*** Records shown ***

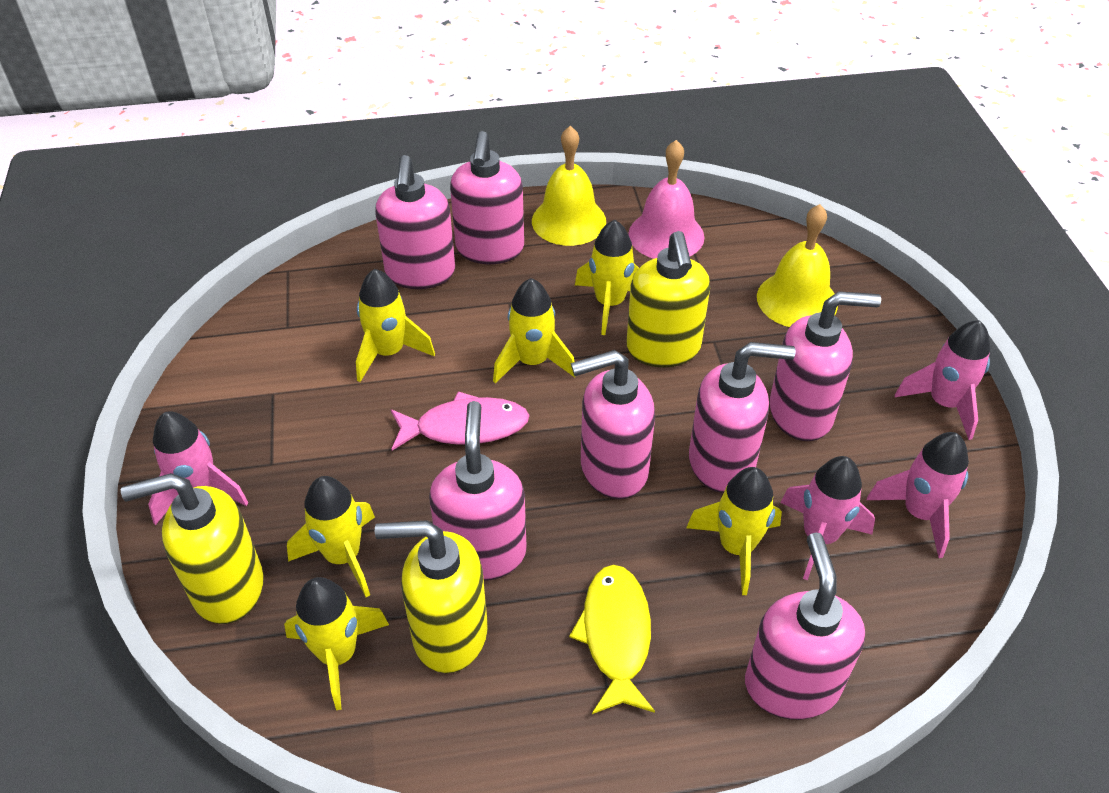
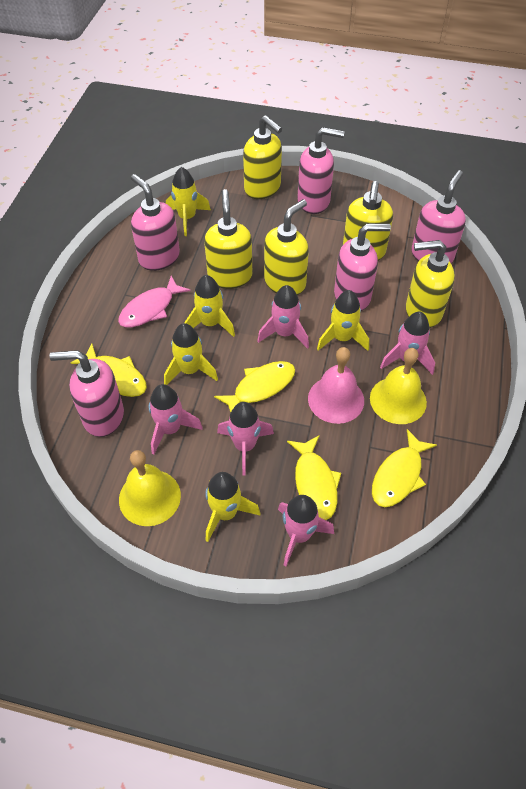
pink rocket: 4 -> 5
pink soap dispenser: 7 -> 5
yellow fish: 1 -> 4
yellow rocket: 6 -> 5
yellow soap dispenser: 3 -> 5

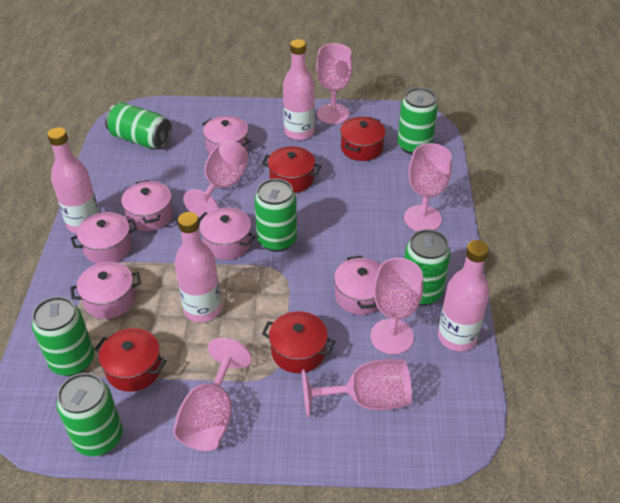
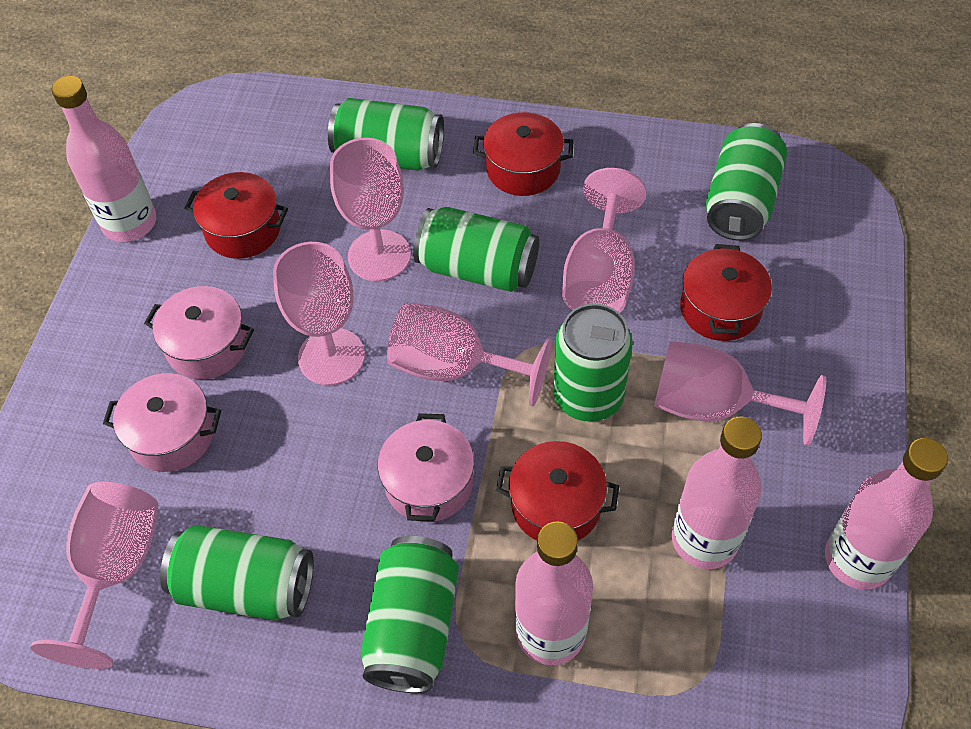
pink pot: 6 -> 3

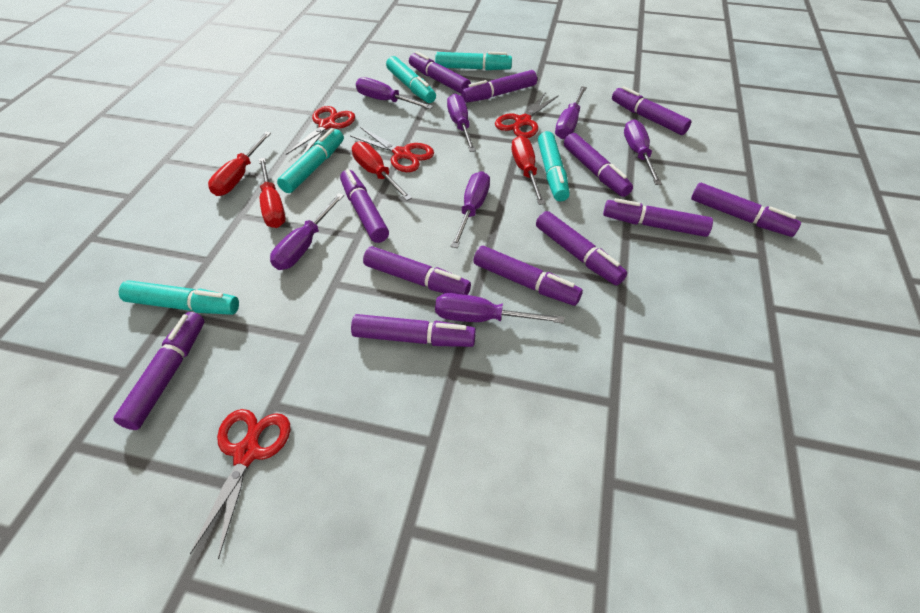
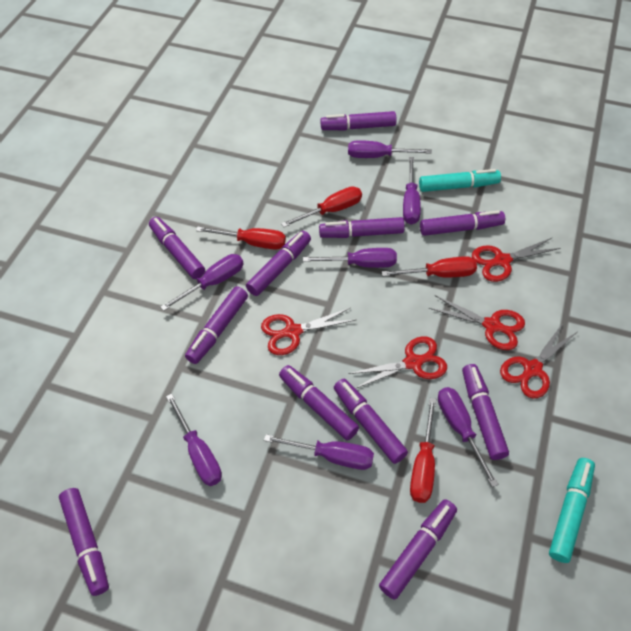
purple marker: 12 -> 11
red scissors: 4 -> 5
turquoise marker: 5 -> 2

***
*** Records shown ***

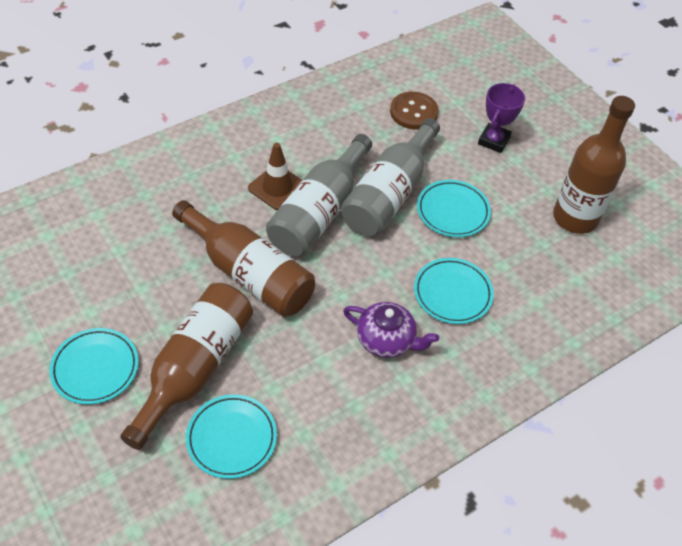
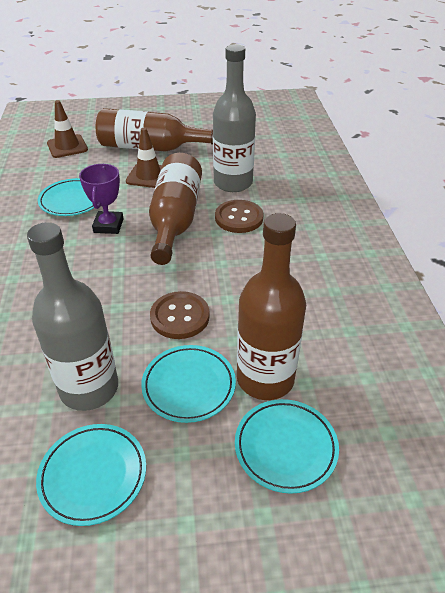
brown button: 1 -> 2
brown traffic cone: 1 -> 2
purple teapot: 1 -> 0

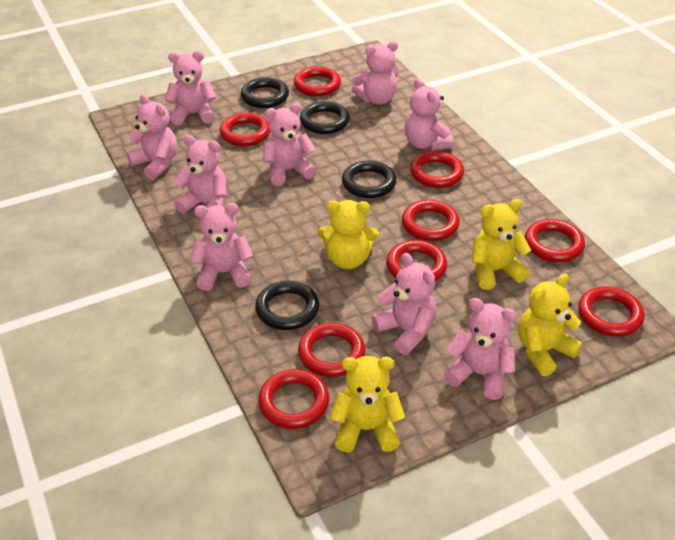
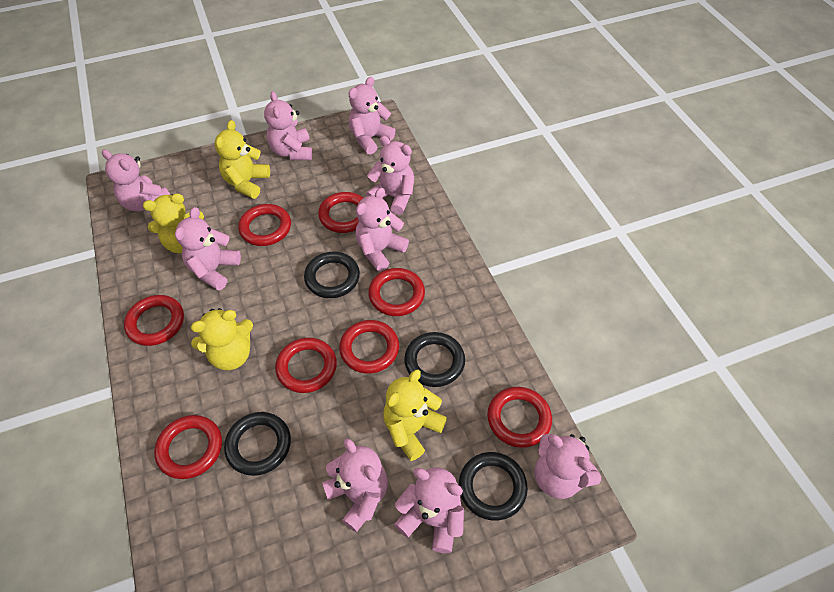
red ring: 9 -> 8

***
*** Records shown ***

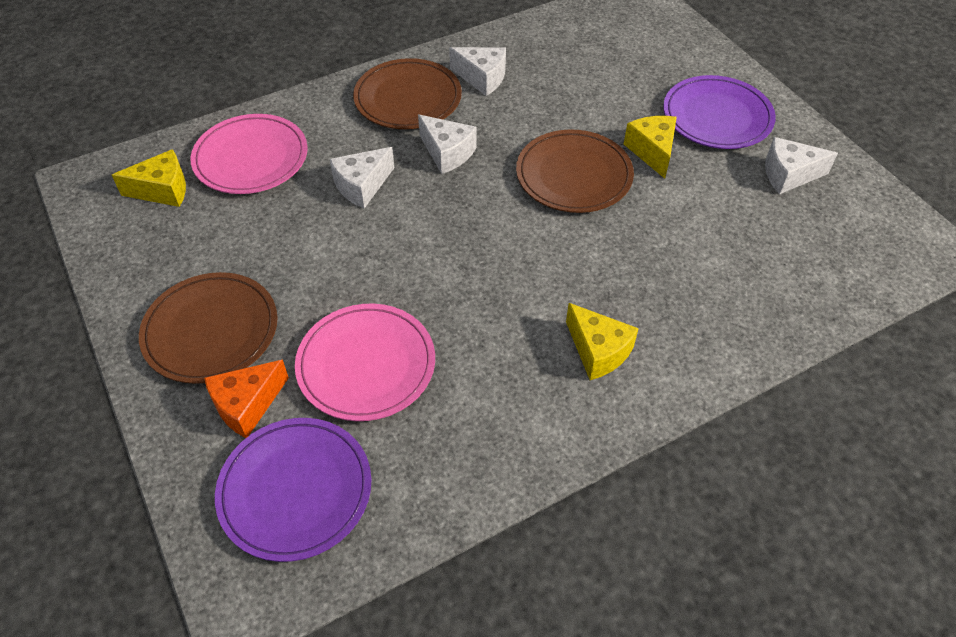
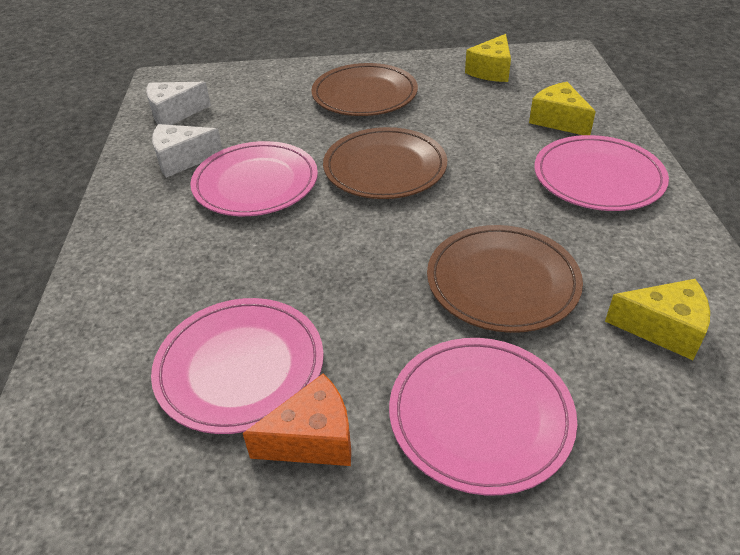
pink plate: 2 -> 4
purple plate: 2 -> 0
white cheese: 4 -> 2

***

#### [Your assignment]
Please repeat the lines of the material above exactly, starting with the line that contains "yellow fish: 1 -> 4" and ending with the line that contains "turquoise marker: 5 -> 2". Leave the pictures out.

#### [Exercise answer]
yellow fish: 1 -> 4
yellow rocket: 6 -> 5
yellow soap dispenser: 3 -> 5

pink pot: 6 -> 3

purple marker: 12 -> 11
red scissors: 4 -> 5
turquoise marker: 5 -> 2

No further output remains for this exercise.